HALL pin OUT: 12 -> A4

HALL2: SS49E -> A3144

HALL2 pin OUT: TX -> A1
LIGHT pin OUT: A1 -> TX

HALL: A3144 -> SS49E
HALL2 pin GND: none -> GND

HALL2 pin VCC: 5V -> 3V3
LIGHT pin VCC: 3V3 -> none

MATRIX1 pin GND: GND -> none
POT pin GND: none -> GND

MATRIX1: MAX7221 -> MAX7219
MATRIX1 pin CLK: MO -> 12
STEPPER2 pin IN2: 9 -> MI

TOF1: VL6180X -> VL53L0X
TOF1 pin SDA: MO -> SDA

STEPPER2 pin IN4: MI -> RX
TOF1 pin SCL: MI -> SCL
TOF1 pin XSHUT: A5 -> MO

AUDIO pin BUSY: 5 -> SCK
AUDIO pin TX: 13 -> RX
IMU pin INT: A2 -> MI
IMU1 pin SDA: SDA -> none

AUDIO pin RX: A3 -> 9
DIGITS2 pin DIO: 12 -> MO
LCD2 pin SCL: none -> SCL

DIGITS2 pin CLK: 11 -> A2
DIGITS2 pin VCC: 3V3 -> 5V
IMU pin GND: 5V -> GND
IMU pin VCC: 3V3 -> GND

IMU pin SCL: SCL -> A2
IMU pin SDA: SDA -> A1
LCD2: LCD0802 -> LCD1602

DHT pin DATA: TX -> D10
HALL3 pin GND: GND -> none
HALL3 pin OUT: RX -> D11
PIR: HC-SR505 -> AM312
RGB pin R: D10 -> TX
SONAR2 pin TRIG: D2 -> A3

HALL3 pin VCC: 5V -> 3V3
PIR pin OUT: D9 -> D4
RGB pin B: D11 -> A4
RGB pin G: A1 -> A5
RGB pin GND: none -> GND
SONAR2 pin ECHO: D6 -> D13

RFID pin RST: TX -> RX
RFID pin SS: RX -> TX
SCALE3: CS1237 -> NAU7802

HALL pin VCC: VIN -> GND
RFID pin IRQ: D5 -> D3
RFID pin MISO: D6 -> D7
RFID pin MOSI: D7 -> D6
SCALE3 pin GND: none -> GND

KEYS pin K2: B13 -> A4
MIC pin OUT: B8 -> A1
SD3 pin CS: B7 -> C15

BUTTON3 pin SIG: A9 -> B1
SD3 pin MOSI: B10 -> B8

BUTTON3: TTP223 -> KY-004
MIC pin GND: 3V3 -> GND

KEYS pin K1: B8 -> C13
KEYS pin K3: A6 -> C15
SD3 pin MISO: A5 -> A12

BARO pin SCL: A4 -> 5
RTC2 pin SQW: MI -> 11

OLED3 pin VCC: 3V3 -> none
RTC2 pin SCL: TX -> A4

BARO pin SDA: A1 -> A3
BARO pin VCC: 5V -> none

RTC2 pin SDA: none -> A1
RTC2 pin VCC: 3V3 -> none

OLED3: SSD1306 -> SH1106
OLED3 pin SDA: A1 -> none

:: Task goal ::
Could you repeat every record above exactly as it is written?

:: Exercise response ::
HALL pin OUT: 12 -> A4

HALL2: SS49E -> A3144

HALL2 pin OUT: TX -> A1
LIGHT pin OUT: A1 -> TX

HALL: A3144 -> SS49E
HALL2 pin GND: none -> GND

HALL2 pin VCC: 5V -> 3V3
LIGHT pin VCC: 3V3 -> none

MATRIX1 pin GND: GND -> none
POT pin GND: none -> GND

MATRIX1: MAX7221 -> MAX7219
MATRIX1 pin CLK: MO -> 12
STEPPER2 pin IN2: 9 -> MI

TOF1: VL6180X -> VL53L0X
TOF1 pin SDA: MO -> SDA

STEPPER2 pin IN4: MI -> RX
TOF1 pin SCL: MI -> SCL
TOF1 pin XSHUT: A5 -> MO

AUDIO pin BUSY: 5 -> SCK
AUDIO pin TX: 13 -> RX
IMU pin INT: A2 -> MI
IMU1 pin SDA: SDA -> none

AUDIO pin RX: A3 -> 9
DIGITS2 pin DIO: 12 -> MO
LCD2 pin SCL: none -> SCL

DIGITS2 pin CLK: 11 -> A2
DIGITS2 pin VCC: 3V3 -> 5V
IMU pin GND: 5V -> GND
IMU pin VCC: 3V3 -> GND

IMU pin SCL: SCL -> A2
IMU pin SDA: SDA -> A1
LCD2: LCD0802 -> LCD1602

DHT pin DATA: TX -> D10
HALL3 pin GND: GND -> none
HALL3 pin OUT: RX -> D11
PIR: HC-SR505 -> AM312
RGB pin R: D10 -> TX
SONAR2 pin TRIG: D2 -> A3

HALL3 pin VCC: 5V -> 3V3
PIR pin OUT: D9 -> D4
RGB pin B: D11 -> A4
RGB pin G: A1 -> A5
RGB pin GND: none -> GND
SONAR2 pin ECHO: D6 -> D13

RFID pin RST: TX -> RX
RFID pin SS: RX -> TX
SCALE3: CS1237 -> NAU7802

HALL pin VCC: VIN -> GND
RFID pin IRQ: D5 -> D3
RFID pin MISO: D6 -> D7
RFID pin MOSI: D7 -> D6
SCALE3 pin GND: none -> GND

KEYS pin K2: B13 -> A4
MIC pin OUT: B8 -> A1
SD3 pin CS: B7 -> C15

BUTTON3 pin SIG: A9 -> B1
SD3 pin MOSI: B10 -> B8

BUTTON3: TTP223 -> KY-004
MIC pin GND: 3V3 -> GND

KEYS pin K1: B8 -> C13
KEYS pin K3: A6 -> C15
SD3 pin MISO: A5 -> A12

BARO pin SCL: A4 -> 5
RTC2 pin SQW: MI -> 11

OLED3 pin VCC: 3V3 -> none
RTC2 pin SCL: TX -> A4

BARO pin SDA: A1 -> A3
BARO pin VCC: 5V -> none

RTC2 pin SDA: none -> A1
RTC2 pin VCC: 3V3 -> none

OLED3: SSD1306 -> SH1106
OLED3 pin SDA: A1 -> none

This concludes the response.